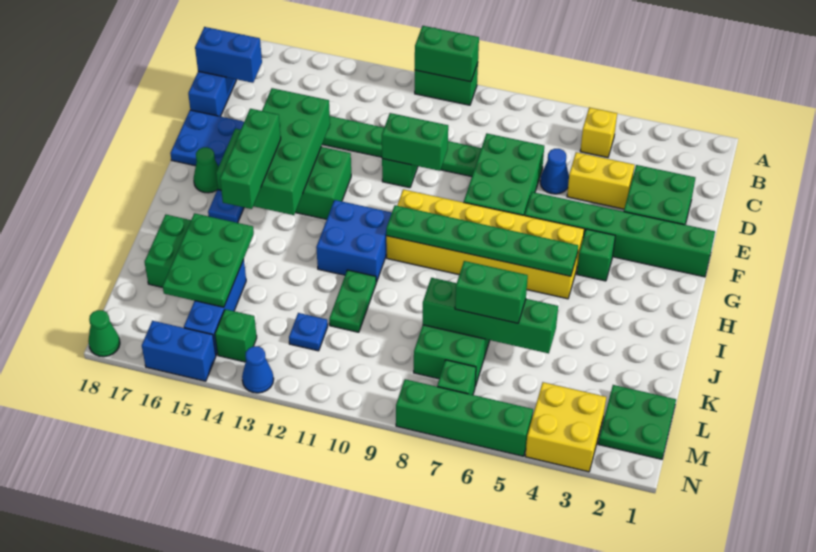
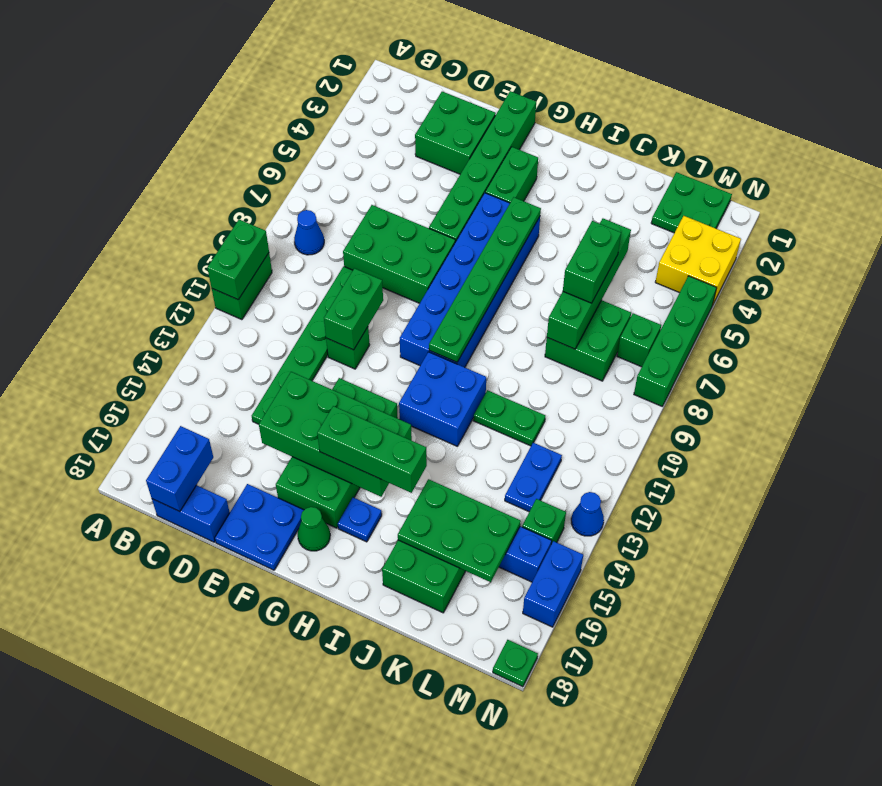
yellow brick B5 level 1 -> none
yellow brick D4:D5 level 1 -> none
blue cone D6 level 1 -> blue cone B8 level 1
green brick G4 level 1 -> green brick G3:G4 level 1
yellow brick G5:H10 level 1 -> blue brick G5:H10 level 1
blue plate L12 level 1 -> blue plate L12:L13 level 1
green cone N18 level 1 -> green plate N18 level 1

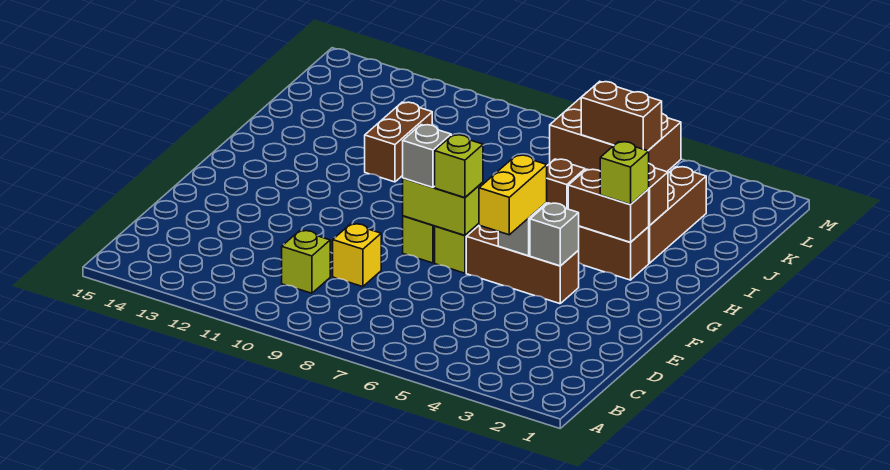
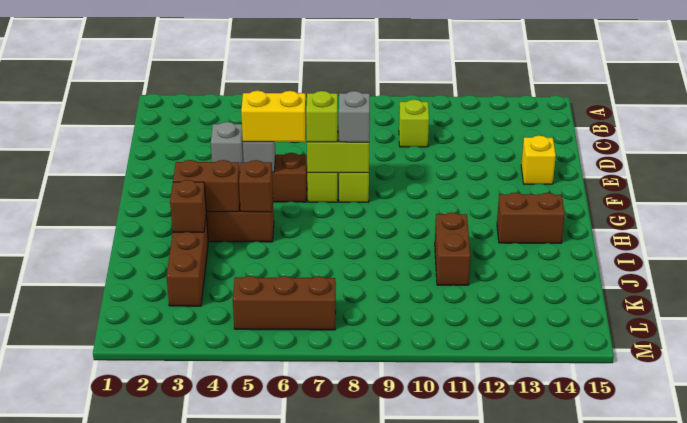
yellow brick D9 level 1 -> yellow brick E14 level 1
yellow brick E5:F5 level 3 -> yellow brick F5:F6 level 3
lime brick H3 level 3 -> none
brown brick L5:M7 level 1 -> brown brick L5:L7 level 1
brown brick L5:L6 level 2 -> brown brick H13:H14 level 1

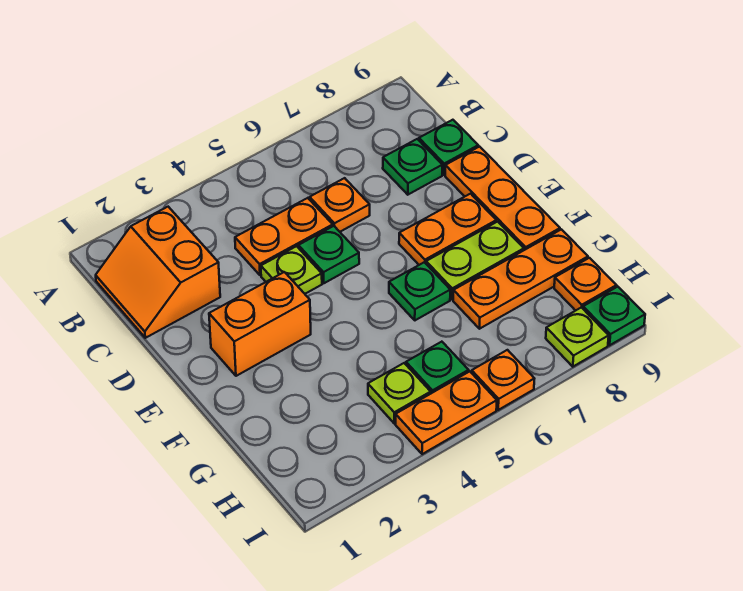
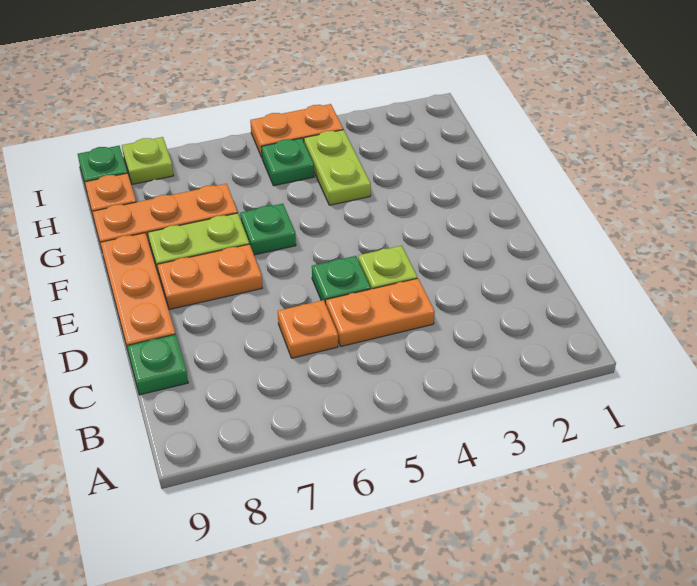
orange slope B1:C2 level 1 top 2 -> none
green plate C8 level 1 -> none
orange brick E2:E3 level 1 -> none
lime plate H4 level 1 -> lime plate G4:H4 level 1
orange plate I6 level 1 -> none

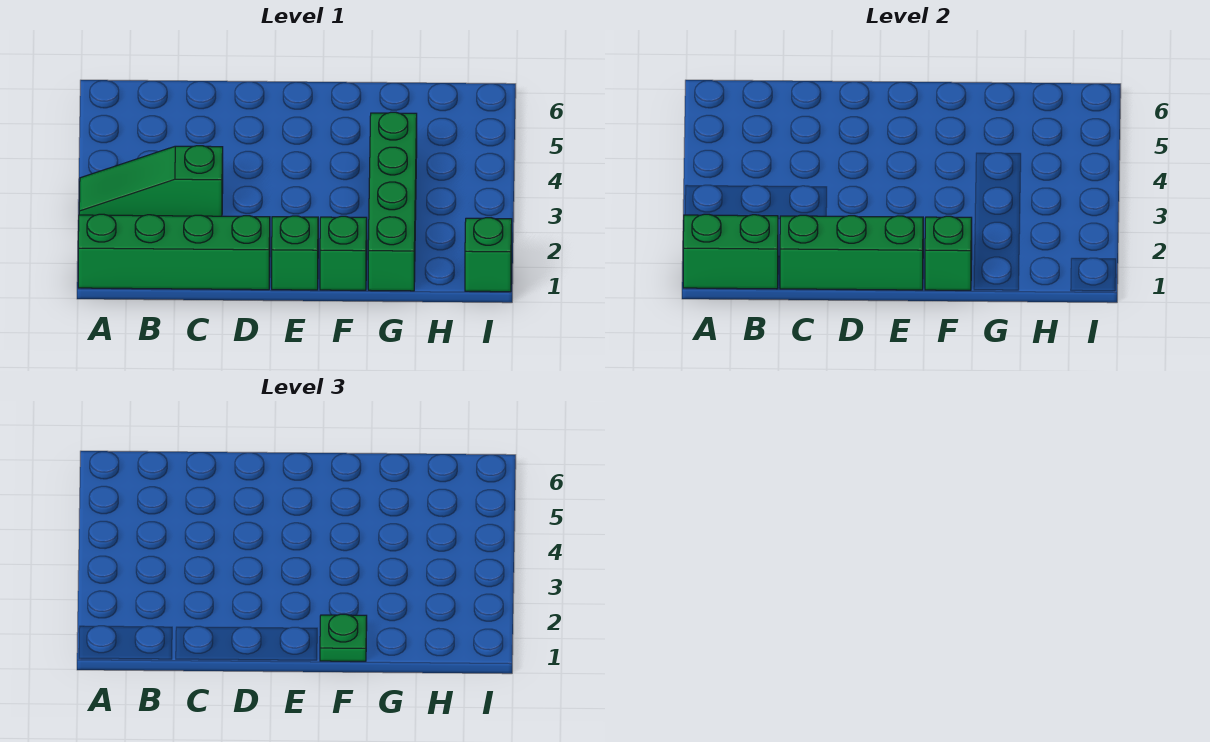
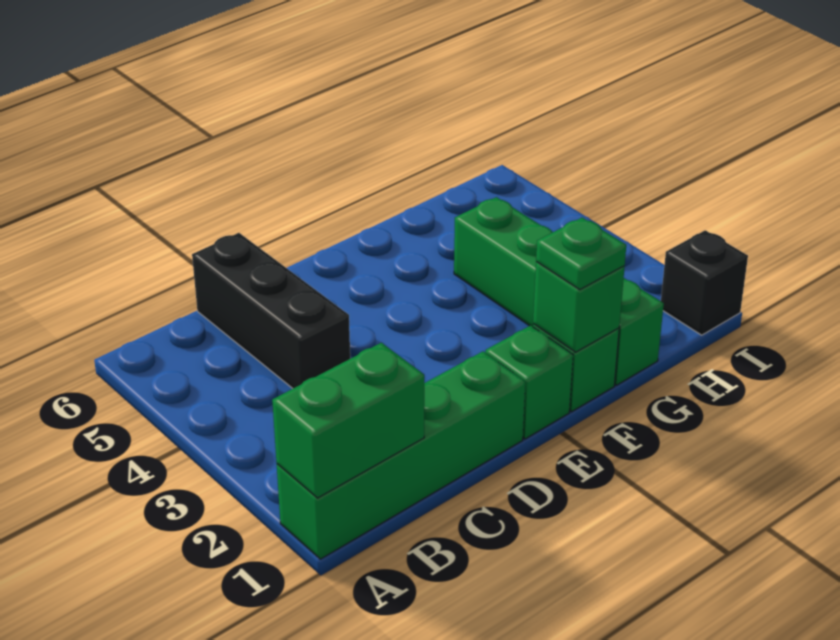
green slope A3:C3 level 1 top C -> none
green brick C1:E1 level 2 -> none
none -> black brick C4:C6 level 1
green brick I1 level 1 -> black brick I1 level 1

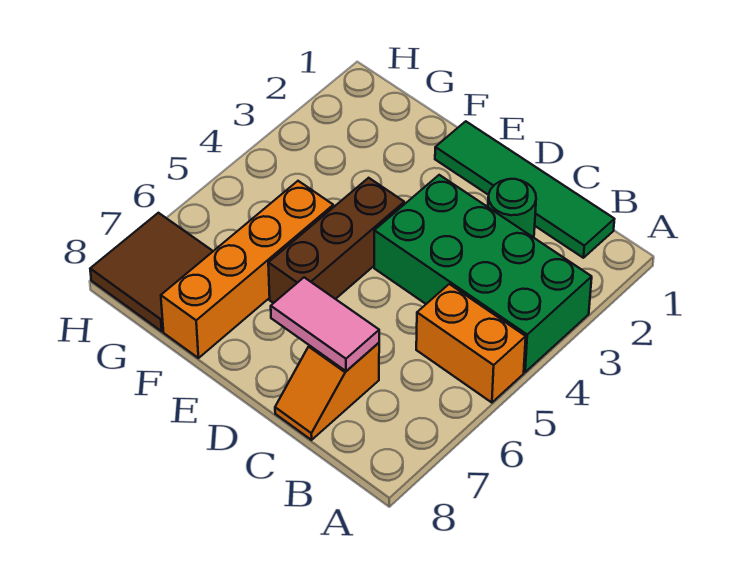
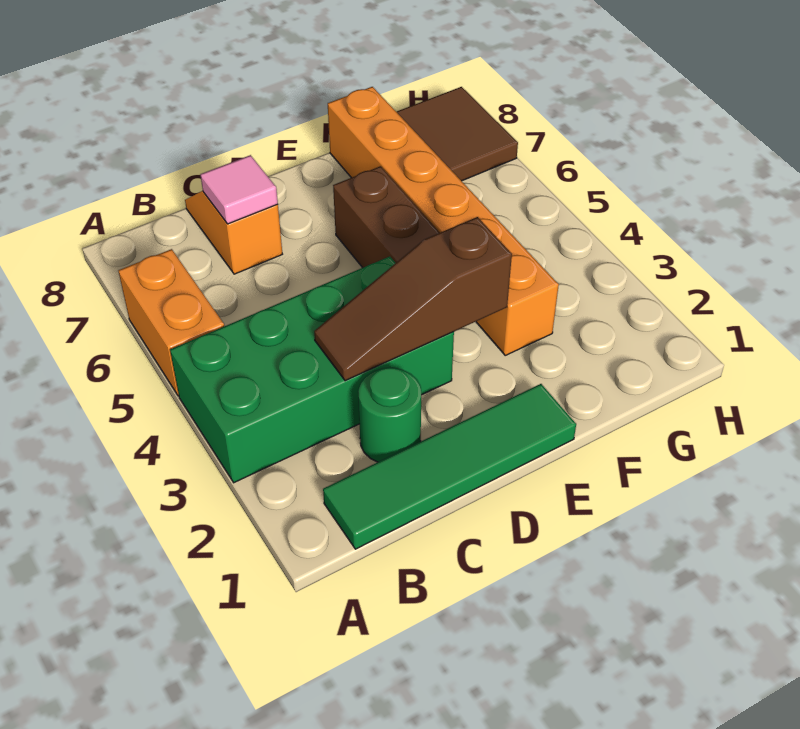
orange brick A5:B5 level 1 -> orange brick A5:A6 level 1
none -> brown slope C3:E3 level 2 top E
pink tile C7:D7 level 2 -> pink tile C7 level 2
orange brick F5:F8 level 1 -> orange brick F3:F8 level 1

□ □ □ □ □

PROBLEM REQUIREMENTS: Leaving out all pictures, repeat word for word the lines from the one containing "yellow brick D4:D5 level 1 -> none" through the final line of the material above.

TASK RESPONSE:
yellow brick D4:D5 level 1 -> none
blue cone D6 level 1 -> blue cone B8 level 1
green brick G4 level 1 -> green brick G3:G4 level 1
yellow brick G5:H10 level 1 -> blue brick G5:H10 level 1
blue plate L12 level 1 -> blue plate L12:L13 level 1
green cone N18 level 1 -> green plate N18 level 1

yellow brick D9 level 1 -> yellow brick E14 level 1
yellow brick E5:F5 level 3 -> yellow brick F5:F6 level 3
lime brick H3 level 3 -> none
brown brick L5:M7 level 1 -> brown brick L5:L7 level 1
brown brick L5:L6 level 2 -> brown brick H13:H14 level 1

orange slope B1:C2 level 1 top 2 -> none
green plate C8 level 1 -> none
orange brick E2:E3 level 1 -> none
lime plate H4 level 1 -> lime plate G4:H4 level 1
orange plate I6 level 1 -> none

green slope A3:C3 level 1 top C -> none
green brick C1:E1 level 2 -> none
none -> black brick C4:C6 level 1
green brick I1 level 1 -> black brick I1 level 1

orange brick A5:B5 level 1 -> orange brick A5:A6 level 1
none -> brown slope C3:E3 level 2 top E
pink tile C7:D7 level 2 -> pink tile C7 level 2
orange brick F5:F8 level 1 -> orange brick F3:F8 level 1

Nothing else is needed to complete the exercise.